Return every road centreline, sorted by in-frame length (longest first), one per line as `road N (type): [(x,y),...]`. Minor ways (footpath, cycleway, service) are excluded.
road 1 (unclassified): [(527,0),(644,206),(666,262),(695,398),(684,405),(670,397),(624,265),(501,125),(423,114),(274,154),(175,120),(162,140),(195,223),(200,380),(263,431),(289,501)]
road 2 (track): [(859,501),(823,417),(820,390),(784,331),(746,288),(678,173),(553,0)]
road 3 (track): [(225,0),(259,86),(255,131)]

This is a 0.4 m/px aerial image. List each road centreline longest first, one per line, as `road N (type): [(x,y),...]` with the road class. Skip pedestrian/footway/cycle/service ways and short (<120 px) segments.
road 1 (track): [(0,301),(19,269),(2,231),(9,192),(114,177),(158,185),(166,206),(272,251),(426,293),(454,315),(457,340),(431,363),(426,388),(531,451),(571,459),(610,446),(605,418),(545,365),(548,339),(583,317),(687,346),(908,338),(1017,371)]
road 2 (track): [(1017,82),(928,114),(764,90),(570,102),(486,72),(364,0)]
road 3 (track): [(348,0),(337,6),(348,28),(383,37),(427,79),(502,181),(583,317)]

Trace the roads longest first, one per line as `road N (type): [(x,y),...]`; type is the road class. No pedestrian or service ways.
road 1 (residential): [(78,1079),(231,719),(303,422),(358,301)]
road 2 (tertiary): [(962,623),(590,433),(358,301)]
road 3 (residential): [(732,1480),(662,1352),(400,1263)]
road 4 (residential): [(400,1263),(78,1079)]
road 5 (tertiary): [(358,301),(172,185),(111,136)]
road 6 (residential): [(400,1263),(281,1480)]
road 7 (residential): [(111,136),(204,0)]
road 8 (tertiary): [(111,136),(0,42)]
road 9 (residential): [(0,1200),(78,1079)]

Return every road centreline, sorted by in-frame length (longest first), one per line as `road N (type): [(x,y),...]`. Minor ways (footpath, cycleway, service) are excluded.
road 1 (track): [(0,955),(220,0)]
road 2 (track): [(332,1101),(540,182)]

______

● What to produce:
Copy out every record above once more, precisely as written.

● Task response:
Return every road centreline, sorted by in-frame length (longest first), one per line as `road N (type): [(x,y),...]`. Minor ways (footpath, cycleway, service) are excluded.
road 1 (unclassified): [(527,0),(644,206),(666,262),(695,398),(684,405),(670,397),(624,265),(501,125),(423,114),(274,154),(175,120),(162,140),(195,223),(200,380),(263,431),(289,501)]
road 2 (track): [(859,501),(823,417),(820,390),(784,331),(746,288),(678,173),(553,0)]
road 3 (track): [(225,0),(259,86),(255,131)]

This is a 0.4 m/px aerial image. List each road centreline longest first, one per line, as `road N (type): [(x,y),...]` with the road class. Skip pedestrian/footway/cycle/service ways and short (<120 px) segments.
road 1 (track): [(0,301),(19,269),(2,231),(9,192),(114,177),(158,185),(166,206),(272,251),(426,293),(454,315),(457,340),(431,363),(426,388),(531,451),(571,459),(610,446),(605,418),(545,365),(548,339),(583,317),(687,346),(908,338),(1017,371)]
road 2 (track): [(1017,82),(928,114),(764,90),(570,102),(486,72),(364,0)]
road 3 (track): [(348,0),(337,6),(348,28),(383,37),(427,79),(502,181),(583,317)]

Trace the roads longest first, one per line as `road N (type): [(x,y),...]`; type is the road class. No pedestrian or service ways.
road 1 (residential): [(78,1079),(231,719),(303,422),(358,301)]
road 2 (tertiary): [(962,623),(590,433),(358,301)]
road 3 (residential): [(732,1480),(662,1352),(400,1263)]
road 4 (residential): [(400,1263),(78,1079)]
road 5 (tertiary): [(358,301),(172,185),(111,136)]
road 6 (residential): [(400,1263),(281,1480)]
road 7 (residential): [(111,136),(204,0)]
road 8 (tertiary): [(111,136),(0,42)]
road 9 (residential): [(0,1200),(78,1079)]

Return every road centreline, sorted by in-frame length (longest first), one per line as `road N (type): [(x,y),...]`. Minor ways (footpath, cycleway, service) are excluded.
road 1 (track): [(0,955),(220,0)]
road 2 (track): [(332,1101),(540,182)]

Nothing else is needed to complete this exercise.